*Data supplied:*
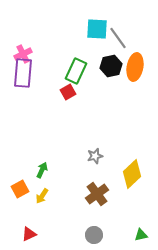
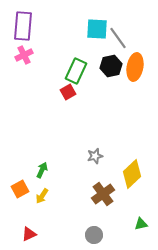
pink cross: moved 1 px right, 1 px down
purple rectangle: moved 47 px up
brown cross: moved 6 px right
green triangle: moved 11 px up
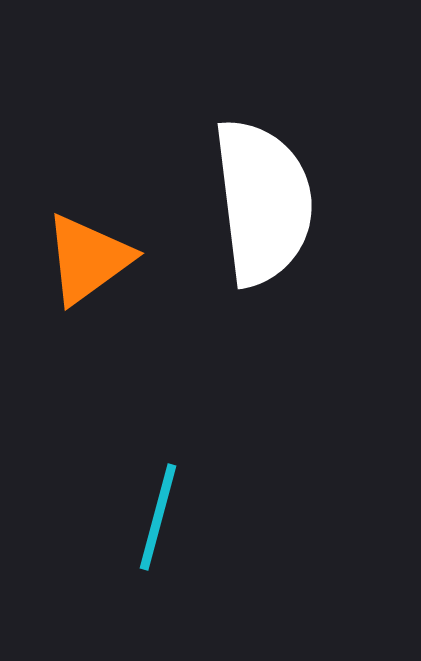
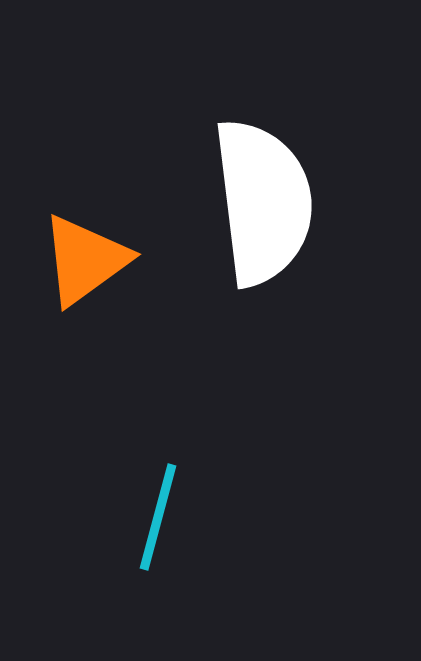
orange triangle: moved 3 px left, 1 px down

*Exercise directions:* Reproduce every entry exactly, but omit each picture.

*Reply:*
pink cross: moved 1 px right, 1 px down
purple rectangle: moved 47 px up
brown cross: moved 6 px right
green triangle: moved 11 px up
orange triangle: moved 3 px left, 1 px down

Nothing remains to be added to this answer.